**Work task**
Retype, exactly as they appear below, the lines between the line holding "none -> grey tile B5:C6 level 1" and the line holding "purple round brick E7:F8", both ends included.

**Source material**
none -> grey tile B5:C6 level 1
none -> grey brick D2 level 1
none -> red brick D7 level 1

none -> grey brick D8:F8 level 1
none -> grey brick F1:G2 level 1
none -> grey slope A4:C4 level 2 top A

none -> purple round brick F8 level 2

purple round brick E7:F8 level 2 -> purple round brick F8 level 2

--

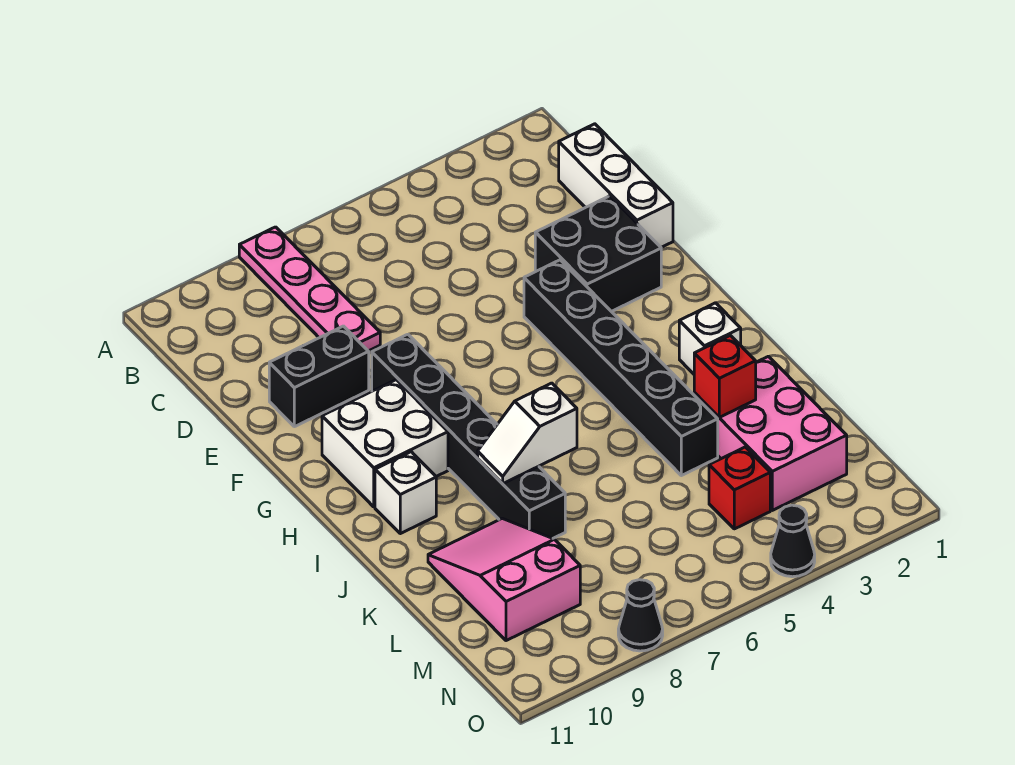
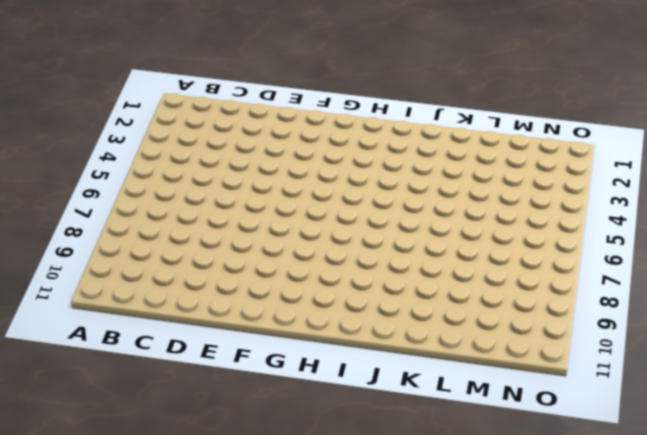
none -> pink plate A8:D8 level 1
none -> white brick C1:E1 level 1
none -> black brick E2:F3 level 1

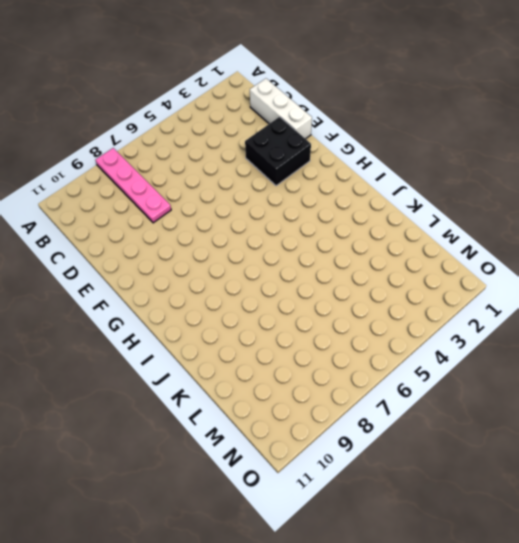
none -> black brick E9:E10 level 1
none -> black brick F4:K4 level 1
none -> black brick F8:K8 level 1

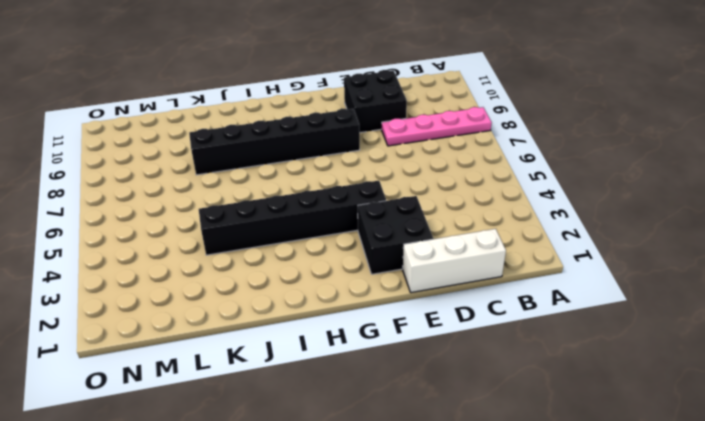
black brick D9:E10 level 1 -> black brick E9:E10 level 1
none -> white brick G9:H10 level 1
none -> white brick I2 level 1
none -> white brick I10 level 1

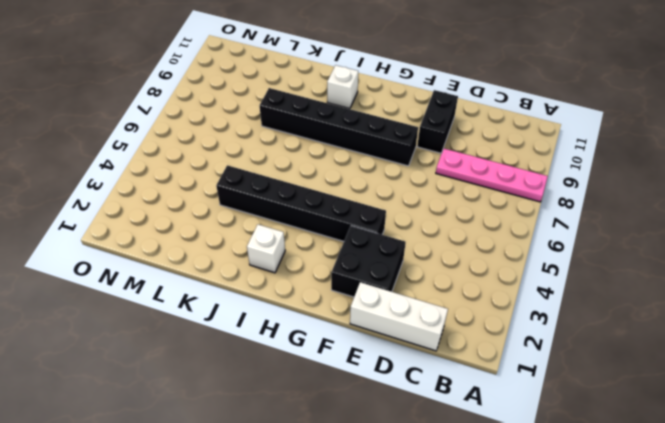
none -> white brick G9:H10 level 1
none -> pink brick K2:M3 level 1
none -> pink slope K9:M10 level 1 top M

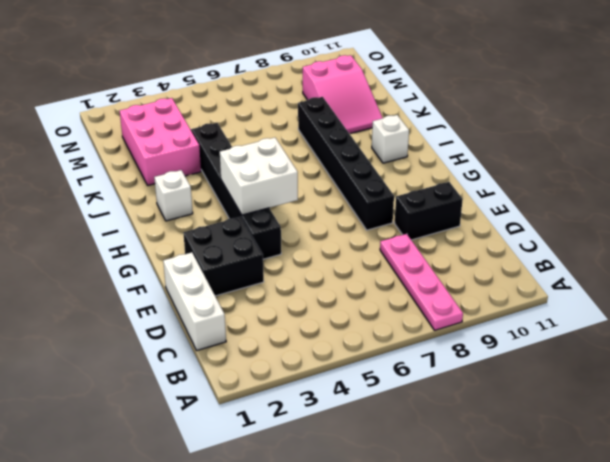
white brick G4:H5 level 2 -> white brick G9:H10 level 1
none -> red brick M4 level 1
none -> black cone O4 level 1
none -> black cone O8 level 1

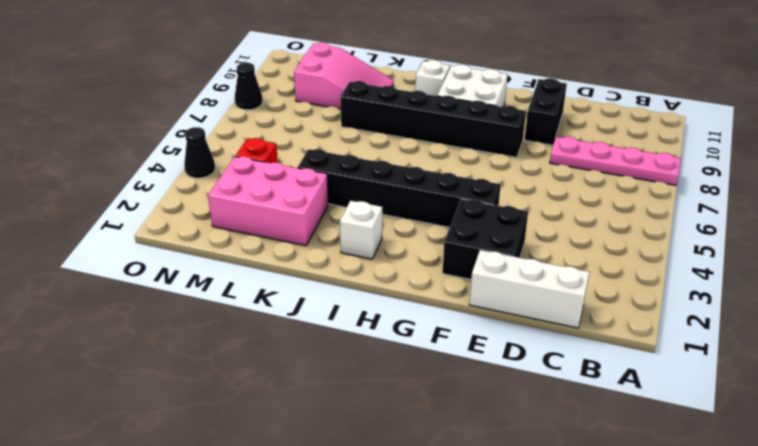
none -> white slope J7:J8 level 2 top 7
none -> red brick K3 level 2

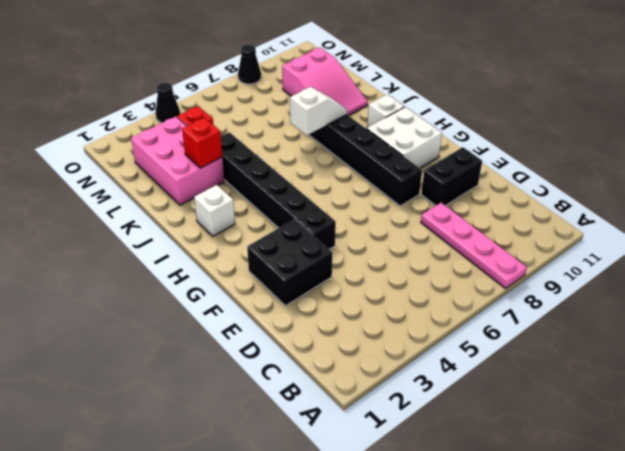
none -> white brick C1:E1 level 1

==

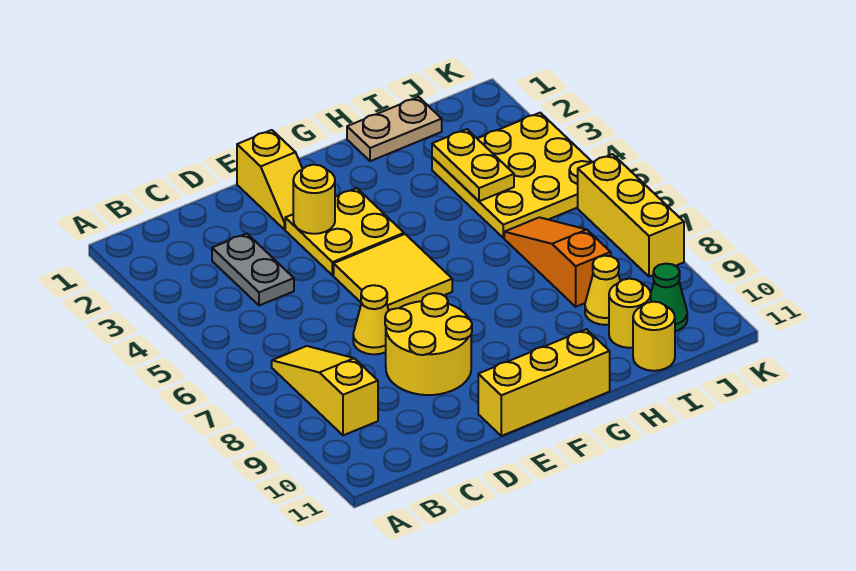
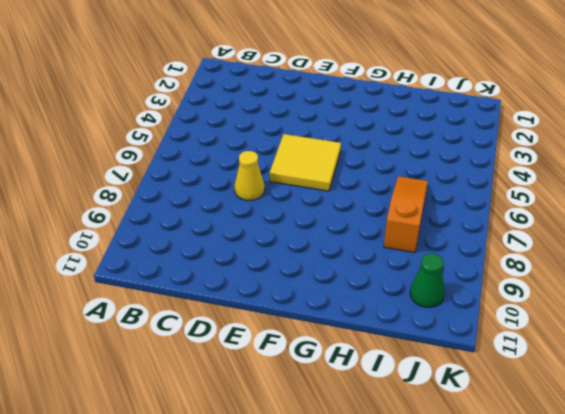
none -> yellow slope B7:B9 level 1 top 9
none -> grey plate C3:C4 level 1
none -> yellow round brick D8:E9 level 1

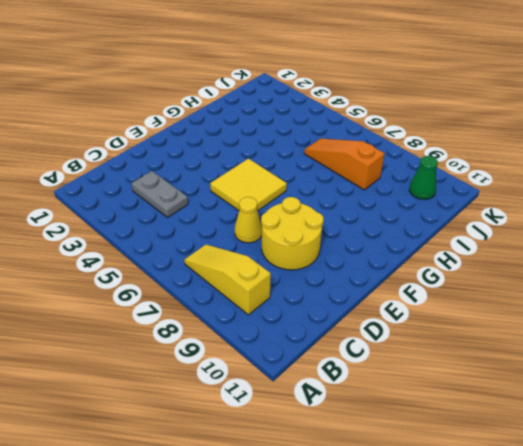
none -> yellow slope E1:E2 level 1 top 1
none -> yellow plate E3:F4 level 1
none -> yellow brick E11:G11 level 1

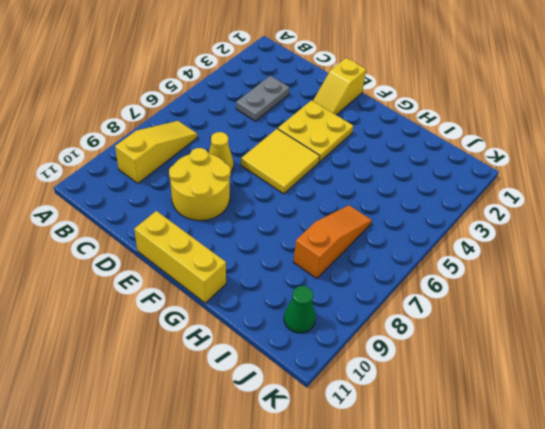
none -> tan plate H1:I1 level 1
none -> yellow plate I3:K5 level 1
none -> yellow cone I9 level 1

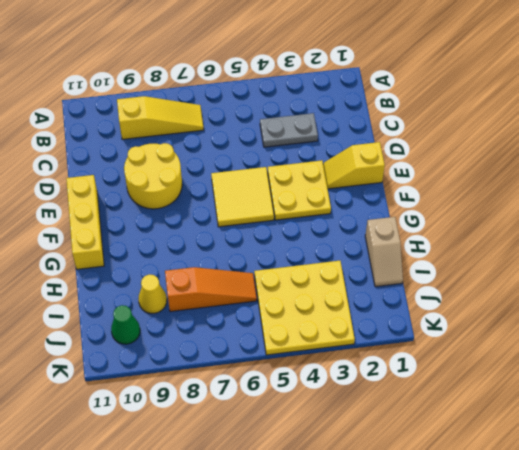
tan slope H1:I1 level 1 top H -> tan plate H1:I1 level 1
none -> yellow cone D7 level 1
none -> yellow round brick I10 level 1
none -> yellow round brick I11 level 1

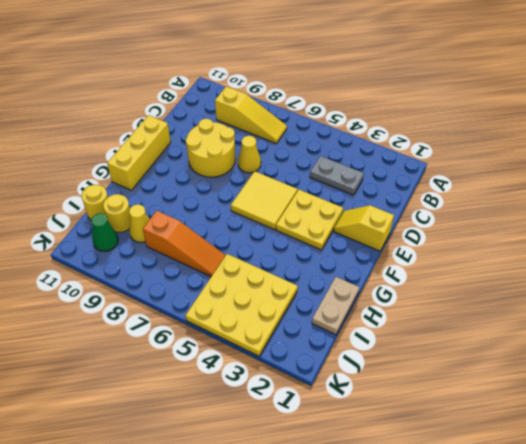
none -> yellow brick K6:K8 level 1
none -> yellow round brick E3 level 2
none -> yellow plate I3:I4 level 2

**Written answer**
none -> grey tile B5:C6 level 1
none -> grey brick D2 level 1
none -> red brick D7 level 1

none -> grey brick D8:F8 level 1
none -> grey brick F1:G2 level 1
none -> grey slope A4:C4 level 2 top A

none -> purple round brick F8 level 2

purple round brick E7:F8 level 2 -> purple round brick F8 level 2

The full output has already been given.